What is required
Everything from the line containing "lime 1x2 plate [540,504,662,667]" to the last line of the entries must be reproduced exactly, and nothing outside that range.
--- START ---
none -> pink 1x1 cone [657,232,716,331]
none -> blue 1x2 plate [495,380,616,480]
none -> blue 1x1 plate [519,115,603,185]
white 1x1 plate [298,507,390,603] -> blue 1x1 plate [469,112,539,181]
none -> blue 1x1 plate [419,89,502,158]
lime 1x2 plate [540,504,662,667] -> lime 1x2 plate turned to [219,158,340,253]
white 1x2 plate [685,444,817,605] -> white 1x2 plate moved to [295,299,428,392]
--- END ---
Result
lime 1x2 plate [540,504,662,667] -> lime 1x2 plate turned to [219,158,340,253]
white 1x2 plate [685,444,817,605] -> white 1x2 plate moved to [295,299,428,392]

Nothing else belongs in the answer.